◆ Assigned task ◆
Your copy should run exactly from the line containing "none -> pink brick D5 level 1" to the last line of the entries below, and it should include no pictures.

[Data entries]
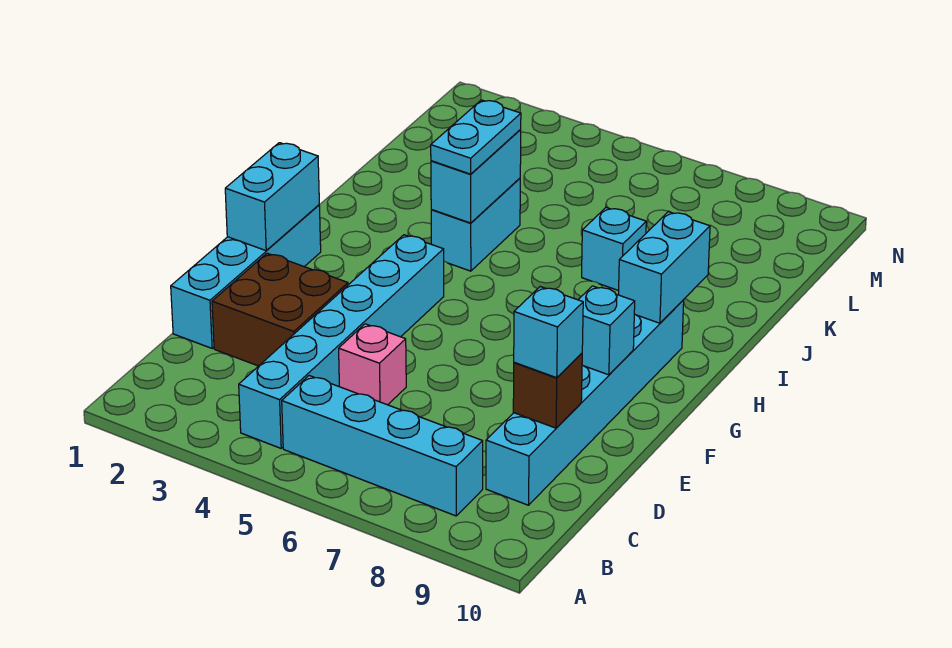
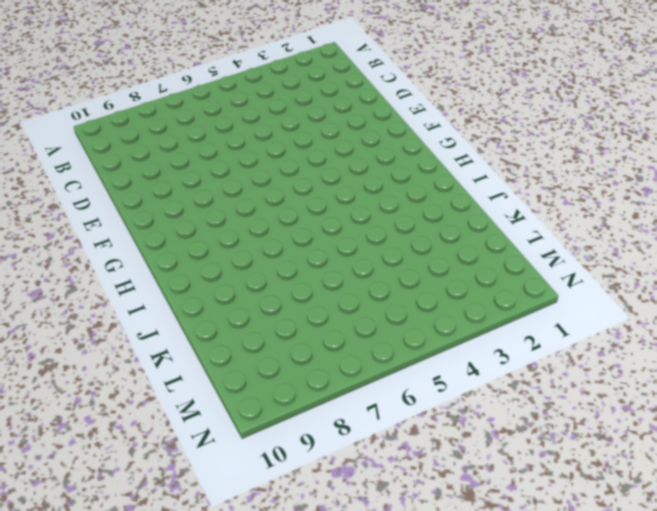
none -> cyan brick B4:G4 level 1
none -> cyan brick B5:B8 level 1
none -> cyan brick C9:H9 level 1

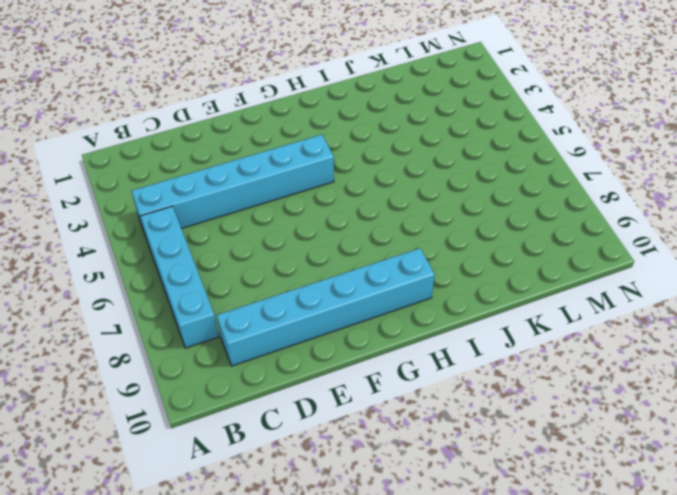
none -> cyan brick D1:G1 level 1
none -> brown brick D2:E3 level 1
none -> pink brick D5 level 1

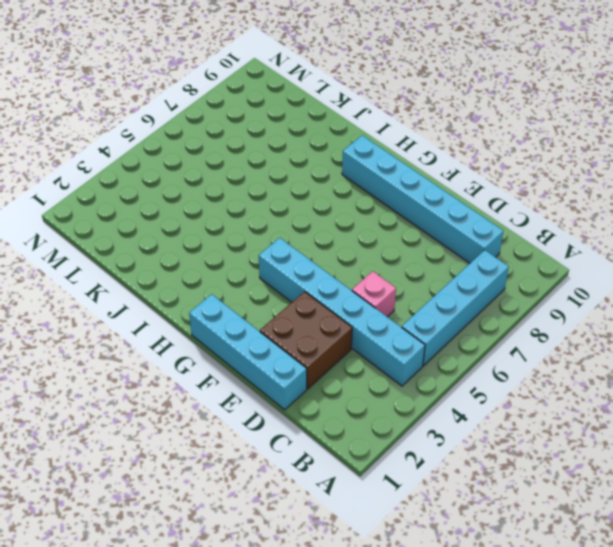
none -> cyan brick I4:J4 level 1
none -> cyan brick J7 level 1
none -> brown brick D9 level 2

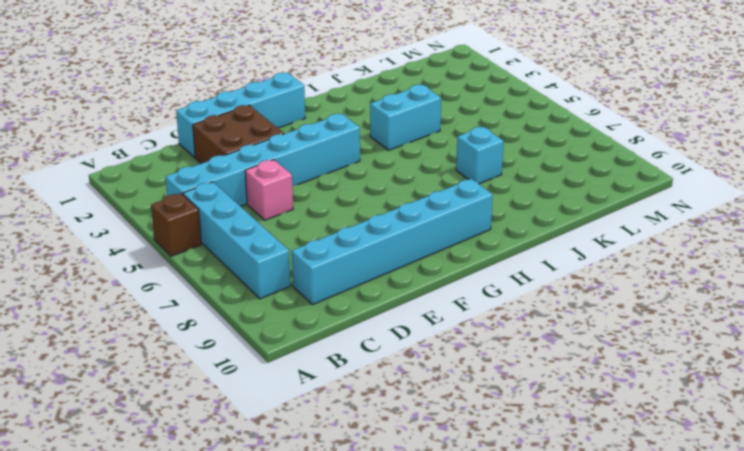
brown brick A5 level 1 -> brown brick D9 level 2
none -> cyan brick F1:G1 level 2
none -> cyan brick F9 level 2
none -> cyan brick H9:I9 level 2

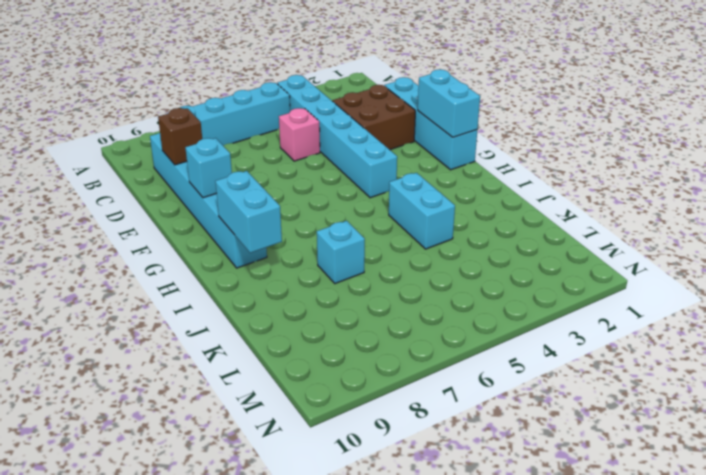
none -> cyan brick I4:J4 level 2
none -> cyan brick D9 level 3
none -> cyan plate I4:J4 level 3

◆ Answer to the exercise ◆
none -> pink brick D5 level 1

none -> cyan brick I4:J4 level 1
none -> cyan brick J7 level 1
none -> brown brick D9 level 2

brown brick A5 level 1 -> brown brick D9 level 2
none -> cyan brick F1:G1 level 2
none -> cyan brick F9 level 2
none -> cyan brick H9:I9 level 2

none -> cyan brick I4:J4 level 2
none -> cyan brick D9 level 3
none -> cyan plate I4:J4 level 3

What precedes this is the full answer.